Items from a data source:

++++++

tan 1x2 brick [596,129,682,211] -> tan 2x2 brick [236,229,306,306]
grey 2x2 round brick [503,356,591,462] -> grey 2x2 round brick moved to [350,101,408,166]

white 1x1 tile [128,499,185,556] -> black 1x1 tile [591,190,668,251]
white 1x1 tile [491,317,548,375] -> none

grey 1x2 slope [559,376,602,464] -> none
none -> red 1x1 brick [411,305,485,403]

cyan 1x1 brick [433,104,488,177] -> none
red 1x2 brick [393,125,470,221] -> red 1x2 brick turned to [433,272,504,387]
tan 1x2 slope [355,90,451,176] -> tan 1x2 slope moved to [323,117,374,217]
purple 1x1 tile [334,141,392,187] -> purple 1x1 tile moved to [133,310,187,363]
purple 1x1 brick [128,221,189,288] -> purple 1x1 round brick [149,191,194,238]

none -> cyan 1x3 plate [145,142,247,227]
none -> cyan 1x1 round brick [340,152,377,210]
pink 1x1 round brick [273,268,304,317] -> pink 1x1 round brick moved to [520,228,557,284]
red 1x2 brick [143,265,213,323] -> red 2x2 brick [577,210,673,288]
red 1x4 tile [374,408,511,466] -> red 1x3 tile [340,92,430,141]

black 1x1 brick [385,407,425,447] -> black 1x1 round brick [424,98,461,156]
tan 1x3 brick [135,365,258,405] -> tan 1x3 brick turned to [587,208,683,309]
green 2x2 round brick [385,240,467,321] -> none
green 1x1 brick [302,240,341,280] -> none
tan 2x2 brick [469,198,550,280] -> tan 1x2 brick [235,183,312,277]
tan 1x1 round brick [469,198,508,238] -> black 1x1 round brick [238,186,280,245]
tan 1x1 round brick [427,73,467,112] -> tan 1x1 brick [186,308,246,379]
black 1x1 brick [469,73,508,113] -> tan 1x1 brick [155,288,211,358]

++++++

• **Brief**:
Your response must consist of the entries, reproduced exactly.

• **Solution below**:
tan 1x2 brick [596,129,682,211] -> tan 2x2 brick [236,229,306,306]
grey 2x2 round brick [503,356,591,462] -> grey 2x2 round brick moved to [350,101,408,166]

white 1x1 tile [128,499,185,556] -> black 1x1 tile [591,190,668,251]
white 1x1 tile [491,317,548,375] -> none

grey 1x2 slope [559,376,602,464] -> none
none -> red 1x1 brick [411,305,485,403]

cyan 1x1 brick [433,104,488,177] -> none
red 1x2 brick [393,125,470,221] -> red 1x2 brick turned to [433,272,504,387]
tan 1x2 slope [355,90,451,176] -> tan 1x2 slope moved to [323,117,374,217]
purple 1x1 tile [334,141,392,187] -> purple 1x1 tile moved to [133,310,187,363]
purple 1x1 brick [128,221,189,288] -> purple 1x1 round brick [149,191,194,238]

none -> cyan 1x3 plate [145,142,247,227]
none -> cyan 1x1 round brick [340,152,377,210]
pink 1x1 round brick [273,268,304,317] -> pink 1x1 round brick moved to [520,228,557,284]
red 1x2 brick [143,265,213,323] -> red 2x2 brick [577,210,673,288]
red 1x4 tile [374,408,511,466] -> red 1x3 tile [340,92,430,141]

black 1x1 brick [385,407,425,447] -> black 1x1 round brick [424,98,461,156]
tan 1x3 brick [135,365,258,405] -> tan 1x3 brick turned to [587,208,683,309]
green 2x2 round brick [385,240,467,321] -> none
green 1x1 brick [302,240,341,280] -> none
tan 2x2 brick [469,198,550,280] -> tan 1x2 brick [235,183,312,277]
tan 1x1 round brick [469,198,508,238] -> black 1x1 round brick [238,186,280,245]
tan 1x1 round brick [427,73,467,112] -> tan 1x1 brick [186,308,246,379]
black 1x1 brick [469,73,508,113] -> tan 1x1 brick [155,288,211,358]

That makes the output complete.